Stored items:
◆ ◆ ◆

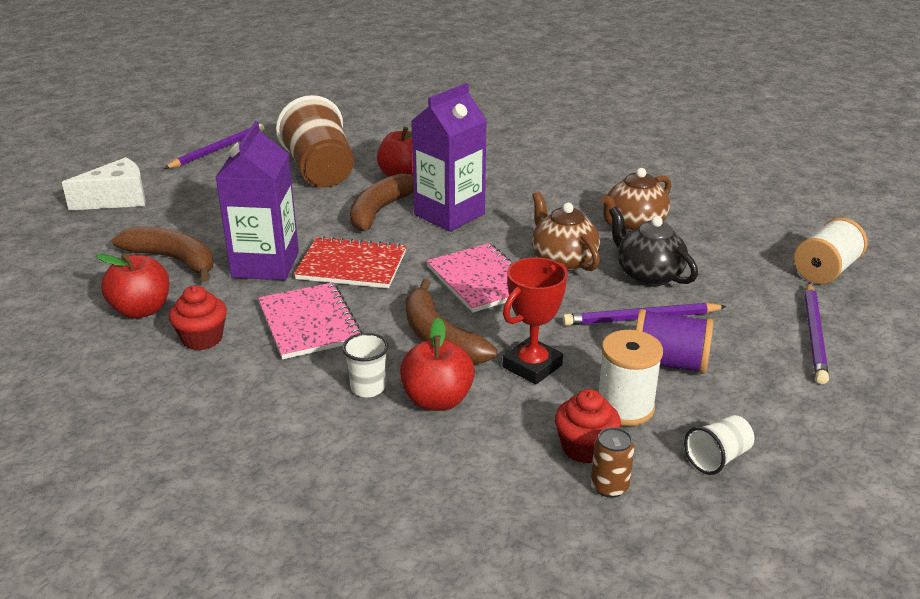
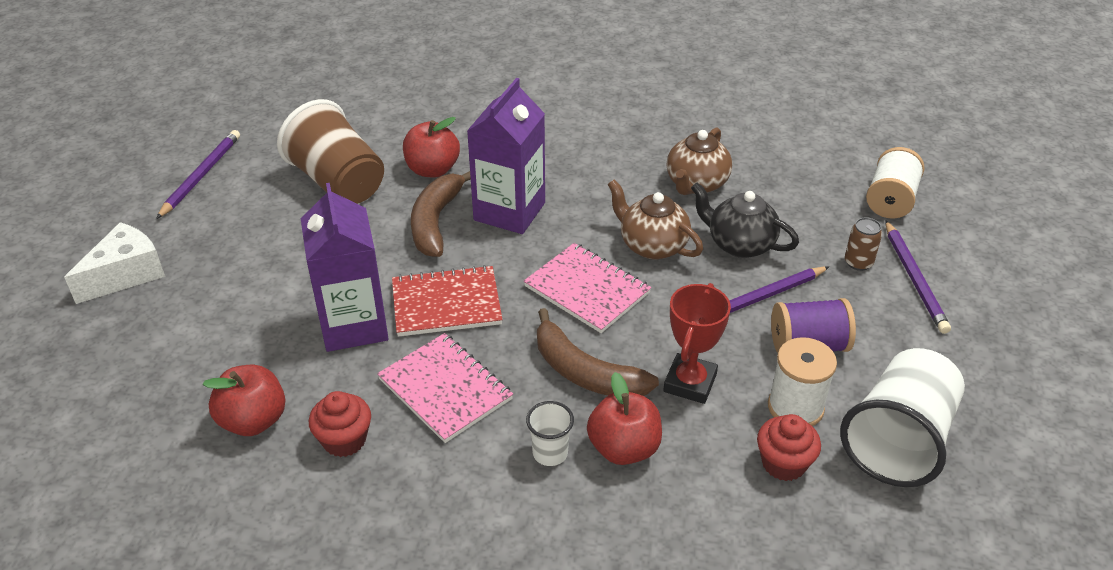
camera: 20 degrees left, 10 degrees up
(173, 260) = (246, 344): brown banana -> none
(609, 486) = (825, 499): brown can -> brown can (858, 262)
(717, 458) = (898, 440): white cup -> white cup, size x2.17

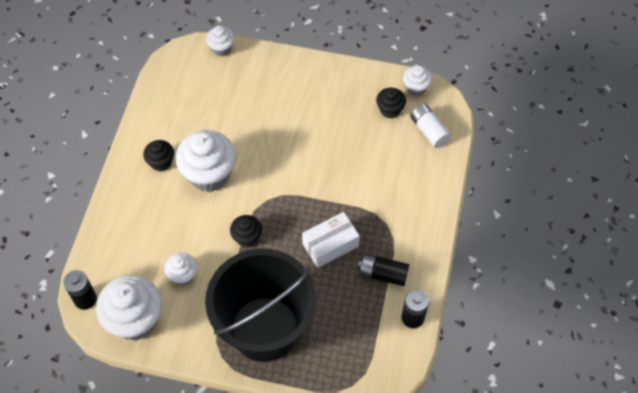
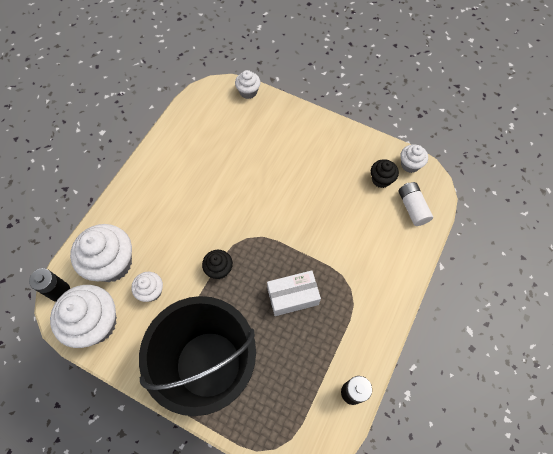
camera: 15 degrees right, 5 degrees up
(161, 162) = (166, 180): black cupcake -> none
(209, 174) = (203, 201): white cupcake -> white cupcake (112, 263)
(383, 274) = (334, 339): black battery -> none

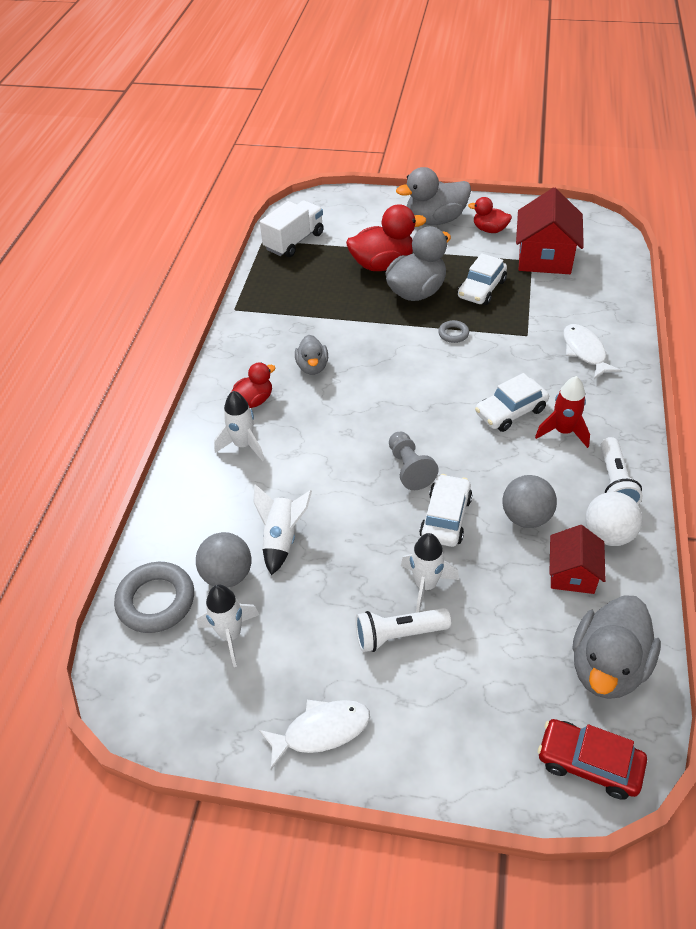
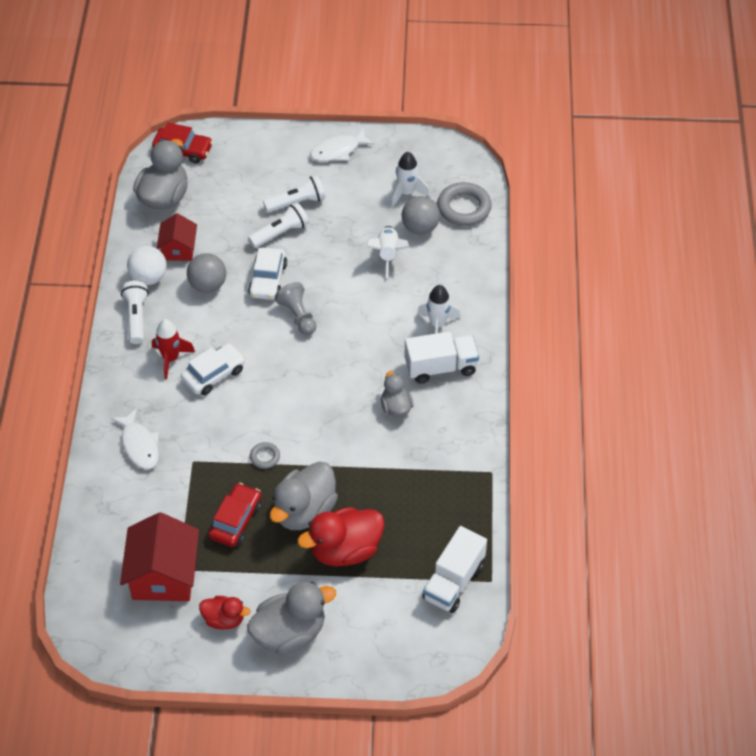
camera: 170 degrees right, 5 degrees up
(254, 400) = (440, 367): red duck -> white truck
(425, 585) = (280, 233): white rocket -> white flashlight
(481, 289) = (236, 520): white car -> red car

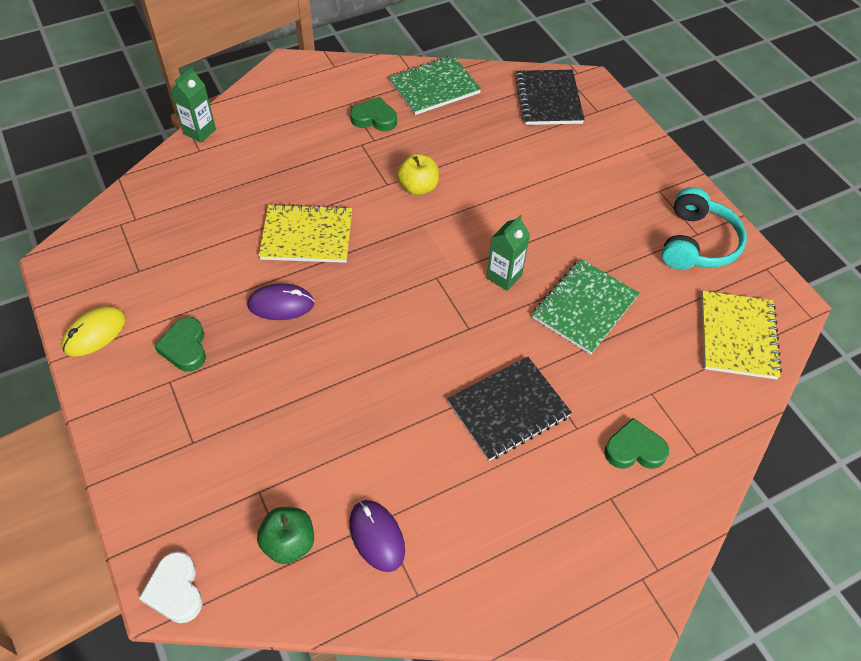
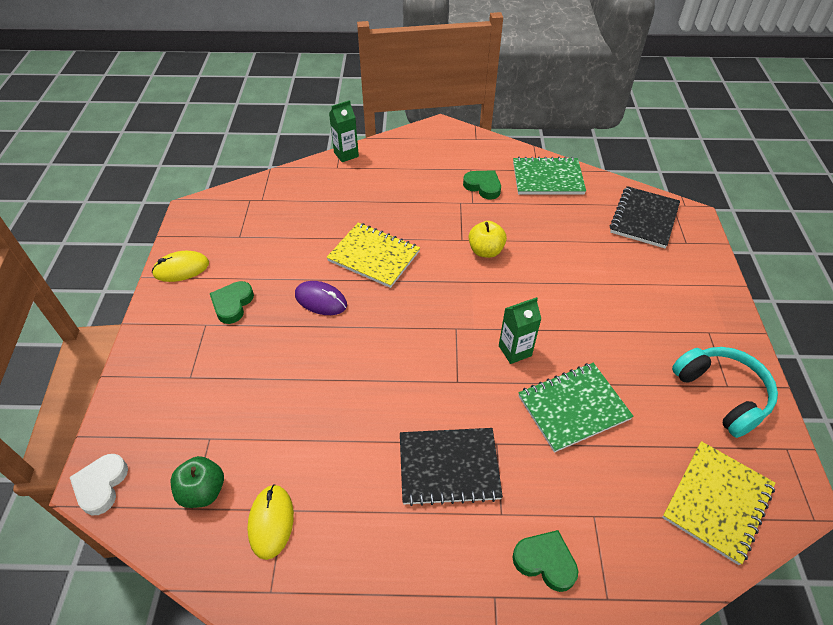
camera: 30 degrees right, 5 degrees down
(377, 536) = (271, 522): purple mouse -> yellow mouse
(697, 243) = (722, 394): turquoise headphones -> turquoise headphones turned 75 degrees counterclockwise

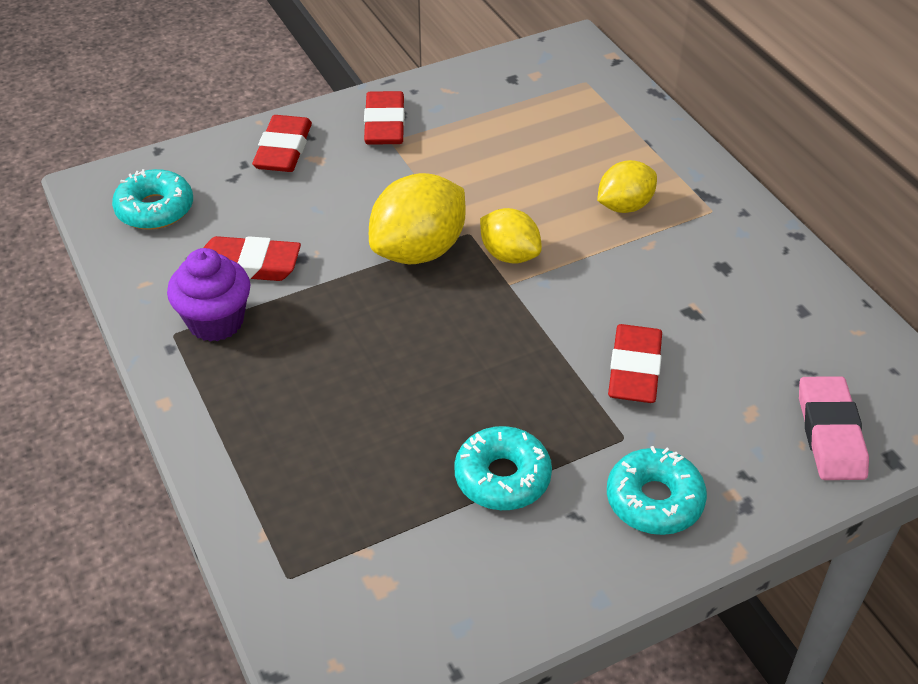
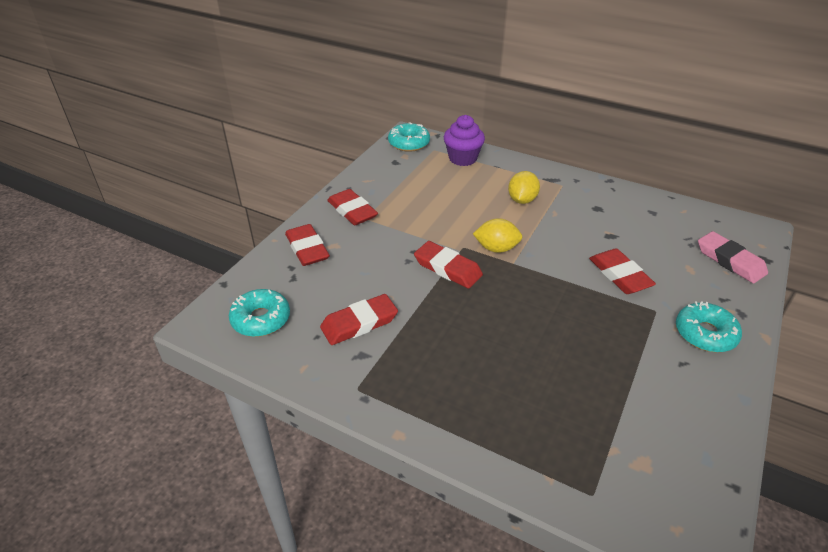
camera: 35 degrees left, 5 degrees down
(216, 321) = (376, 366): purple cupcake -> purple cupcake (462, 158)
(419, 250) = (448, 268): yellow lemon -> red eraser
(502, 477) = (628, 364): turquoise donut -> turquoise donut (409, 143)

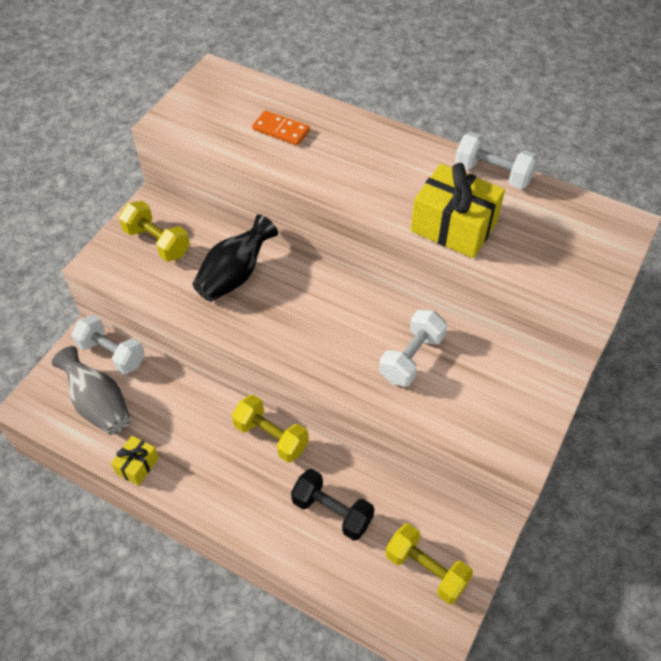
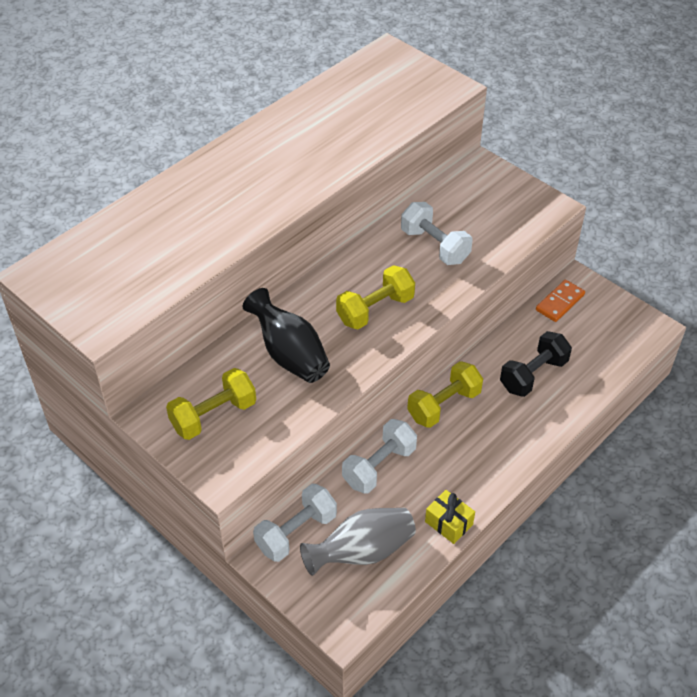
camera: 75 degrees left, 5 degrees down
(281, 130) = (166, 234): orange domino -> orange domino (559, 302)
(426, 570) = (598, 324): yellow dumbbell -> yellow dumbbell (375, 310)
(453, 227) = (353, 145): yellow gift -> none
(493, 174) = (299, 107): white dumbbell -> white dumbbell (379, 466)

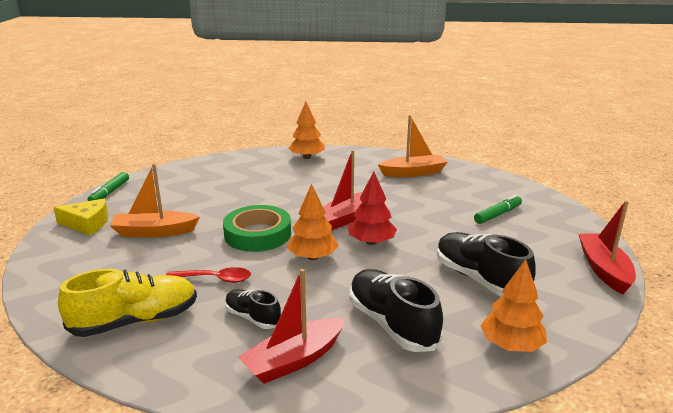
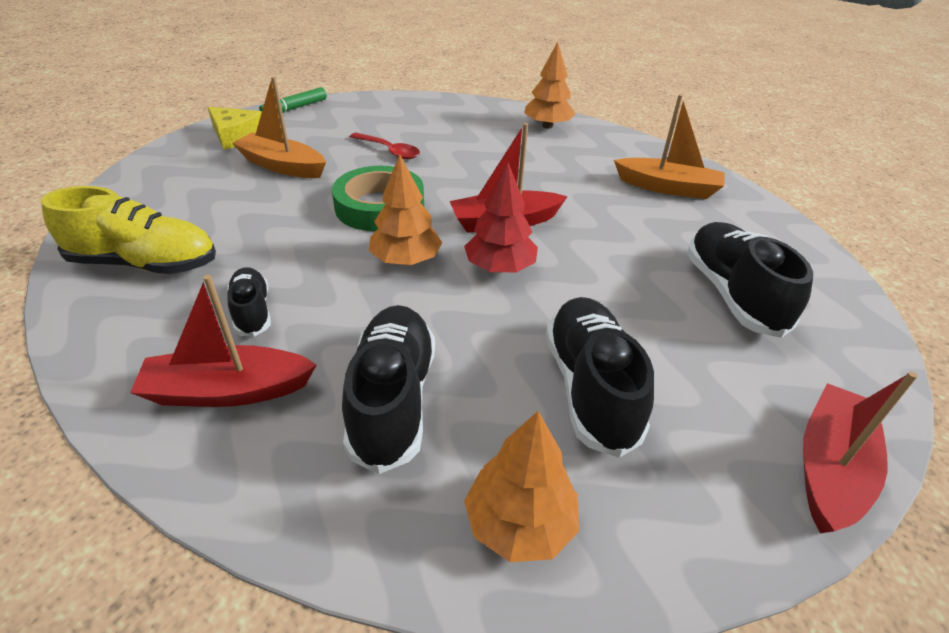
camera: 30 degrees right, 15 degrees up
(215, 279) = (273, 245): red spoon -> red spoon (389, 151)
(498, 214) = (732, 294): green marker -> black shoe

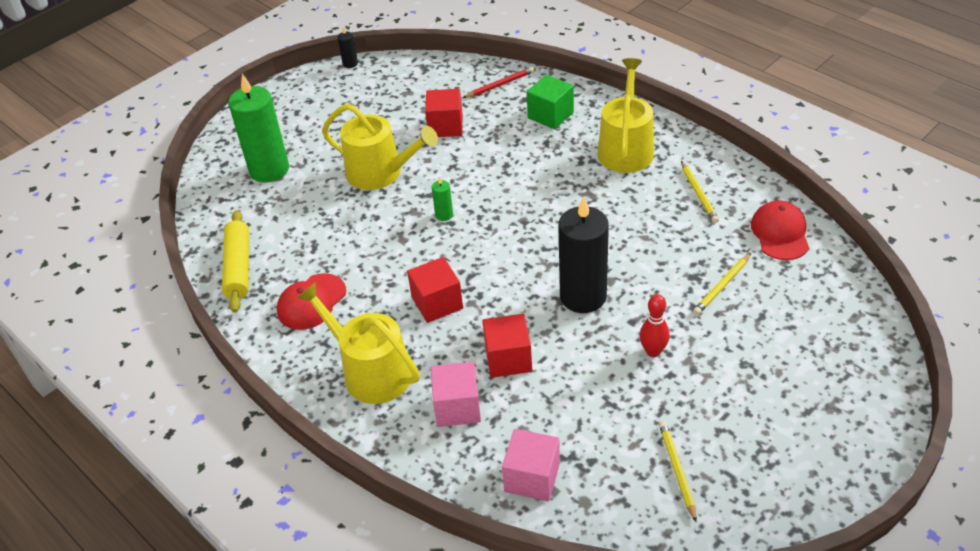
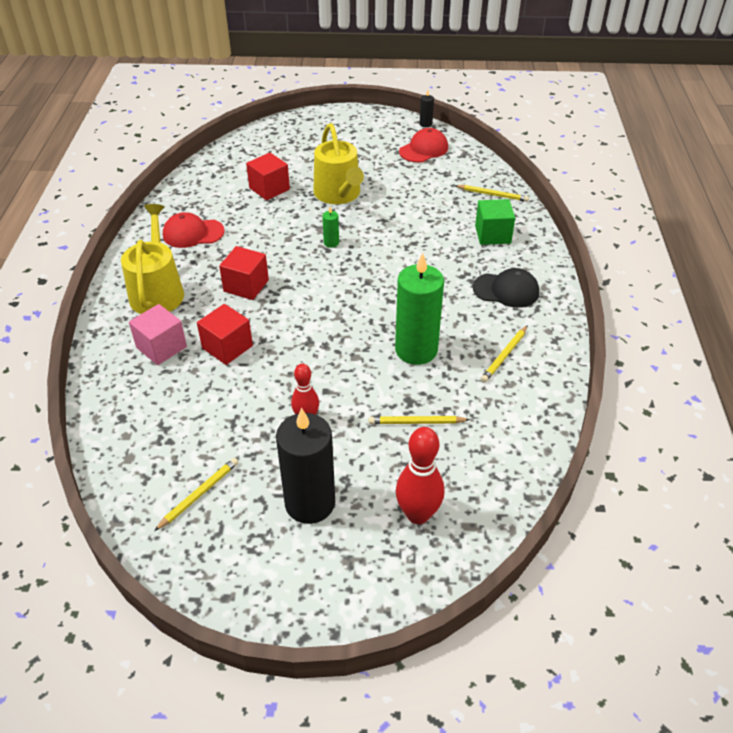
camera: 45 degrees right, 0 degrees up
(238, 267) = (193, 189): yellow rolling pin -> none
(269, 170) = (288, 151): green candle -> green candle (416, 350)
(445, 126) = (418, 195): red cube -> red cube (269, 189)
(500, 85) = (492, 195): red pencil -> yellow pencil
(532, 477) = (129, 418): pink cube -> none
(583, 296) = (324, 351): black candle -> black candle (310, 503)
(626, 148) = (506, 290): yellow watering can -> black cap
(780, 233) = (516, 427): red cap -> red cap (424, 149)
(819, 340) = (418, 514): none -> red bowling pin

◆ ◆ ◆

> [Work task] Only lines holding the word "white" belong in the answer; copy all of them from the records.

> [Output of the task]
(717, 458) = (898, 440): white cup -> white cup, size x2.17
(209, 174) = (203, 201): white cupcake -> white cupcake (112, 263)
(254, 400) = (440, 367): red duck -> white truck
(425, 585) = (280, 233): white rocket -> white flashlight
(481, 289) = (236, 520): white car -> red car
(493, 174) = (299, 107): white dumbbell -> white dumbbell (379, 466)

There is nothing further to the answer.